STORED DATA
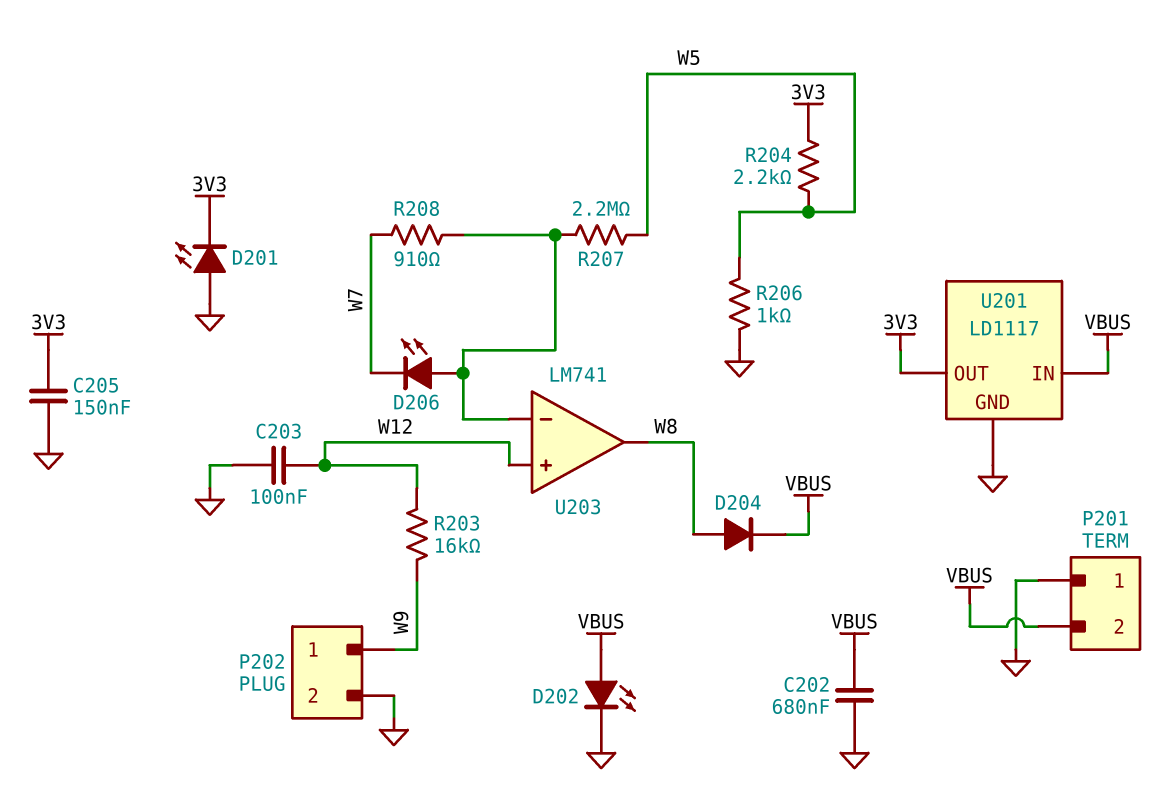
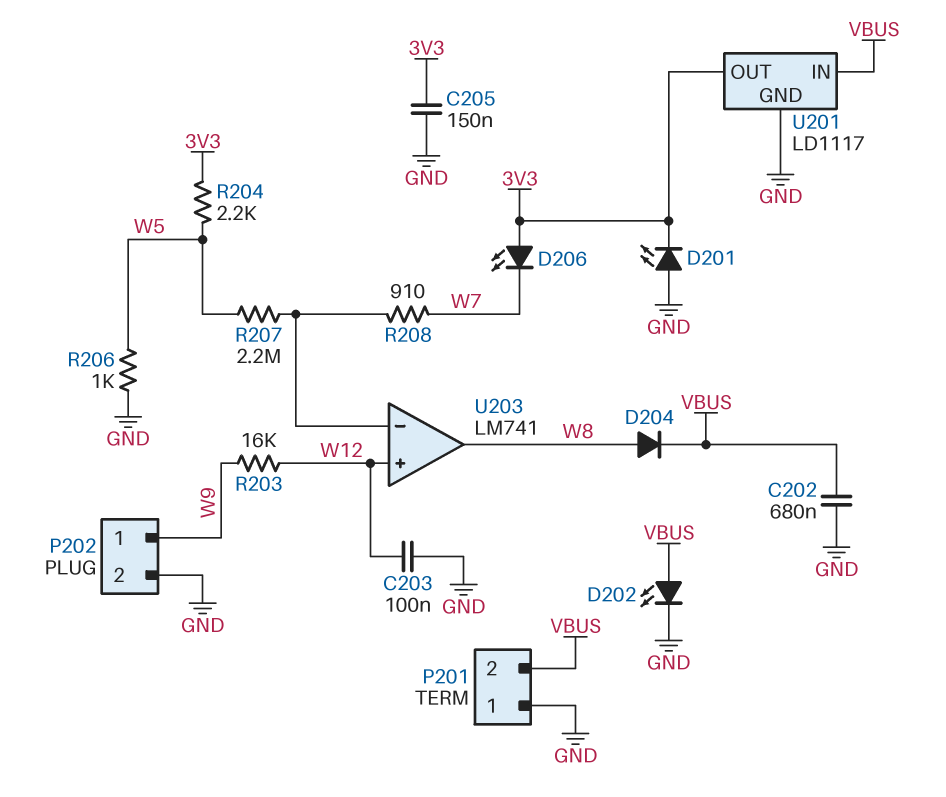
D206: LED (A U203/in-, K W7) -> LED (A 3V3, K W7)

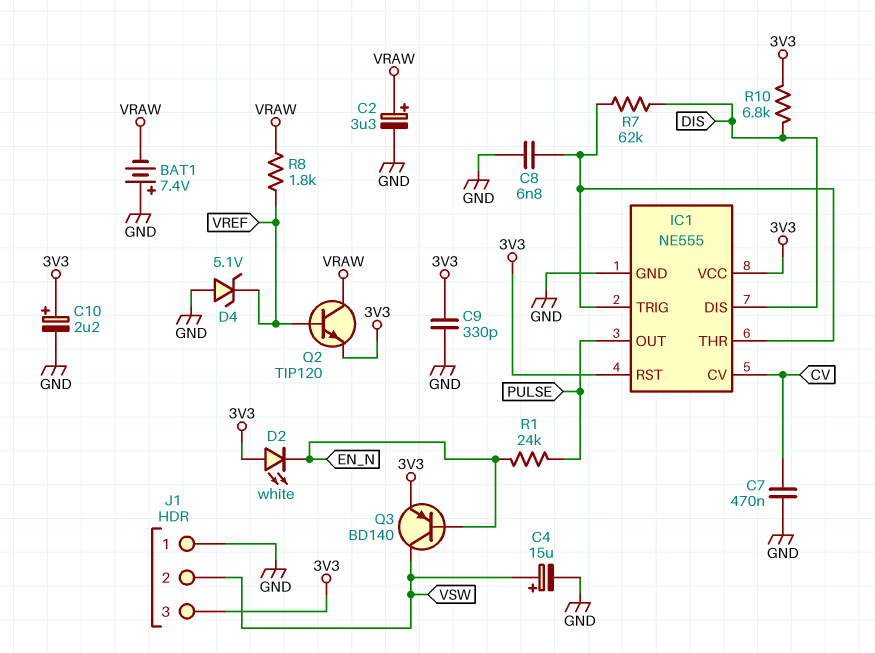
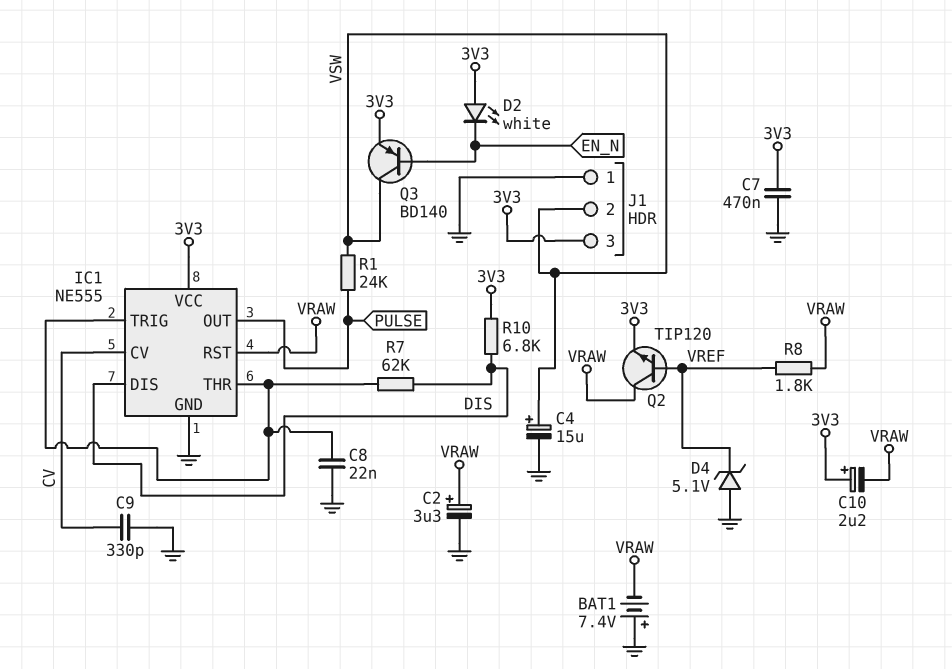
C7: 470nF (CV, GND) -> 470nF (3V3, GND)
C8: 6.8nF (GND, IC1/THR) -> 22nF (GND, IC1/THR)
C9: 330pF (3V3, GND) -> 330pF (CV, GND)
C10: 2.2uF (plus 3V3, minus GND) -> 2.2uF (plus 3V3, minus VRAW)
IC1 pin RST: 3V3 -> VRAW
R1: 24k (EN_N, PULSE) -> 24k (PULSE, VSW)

PROMPT
Tally the lines of the material that include "VRAW". Only the total should be given.

WORKED SOLUTION
2